(Work instructions):
Repeat all the lines below exactly, but omit the pictures.

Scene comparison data
:::::
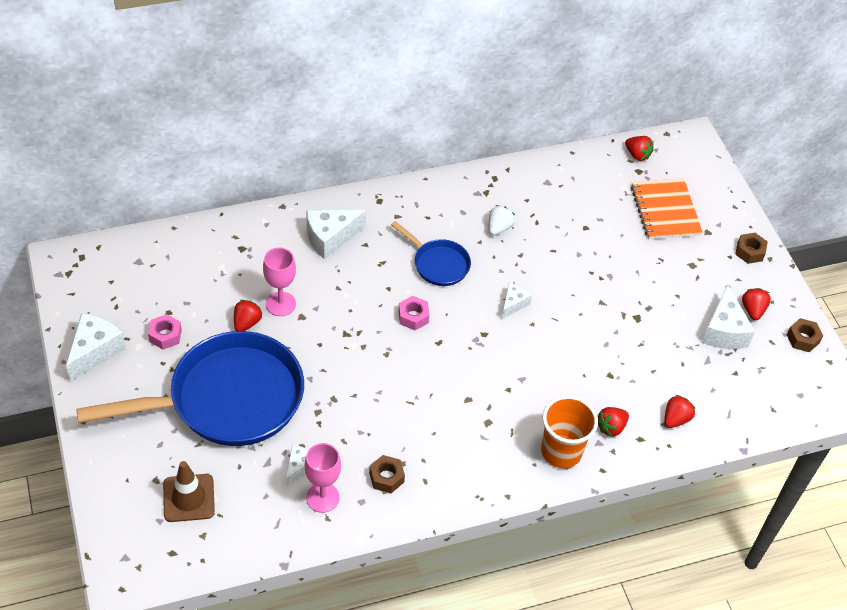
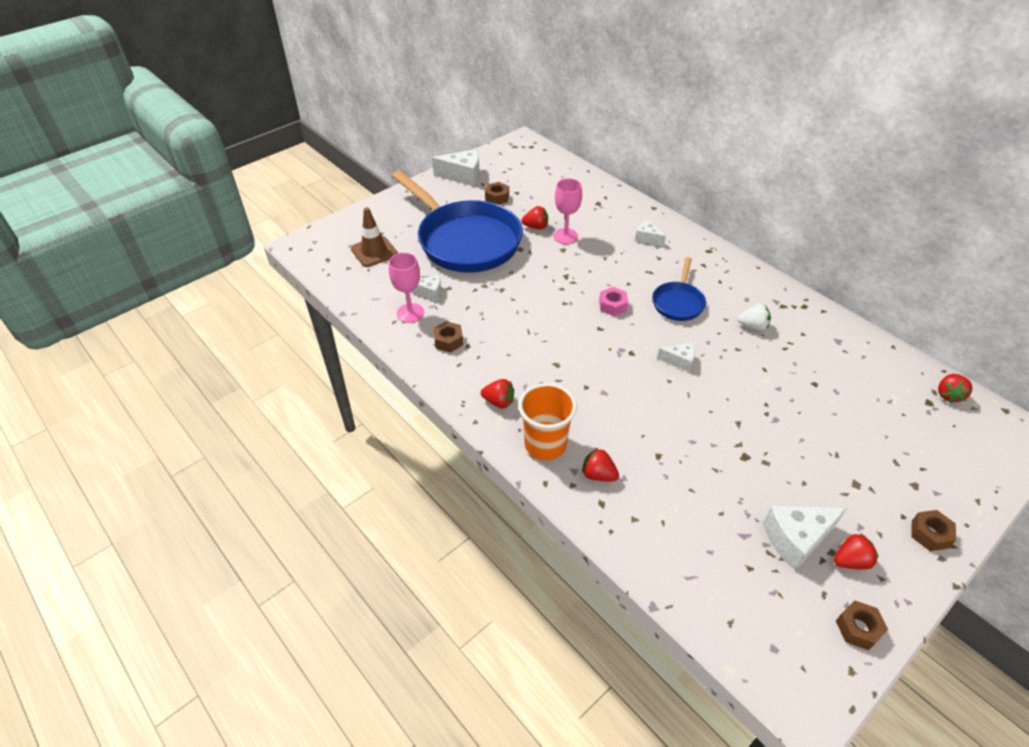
camera: 70 degrees right, 5 degrees down
(165, 335) = (497, 197): pink nut -> brown nut
(330, 238) = (647, 239): white cheese -> white cheese, size x0.58
(665, 211) = (902, 439): orange notebook -> none
(675, 419) = (647, 527): red strawberry -> red strawberry (499, 402)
:::::
(Response area):
camera: 70 degrees right, 5 degrees down
(165, 335) = (497, 197): pink nut -> brown nut
(330, 238) = (647, 239): white cheese -> white cheese, size x0.58
(665, 211) = (902, 439): orange notebook -> none
(675, 419) = (647, 527): red strawberry -> red strawberry (499, 402)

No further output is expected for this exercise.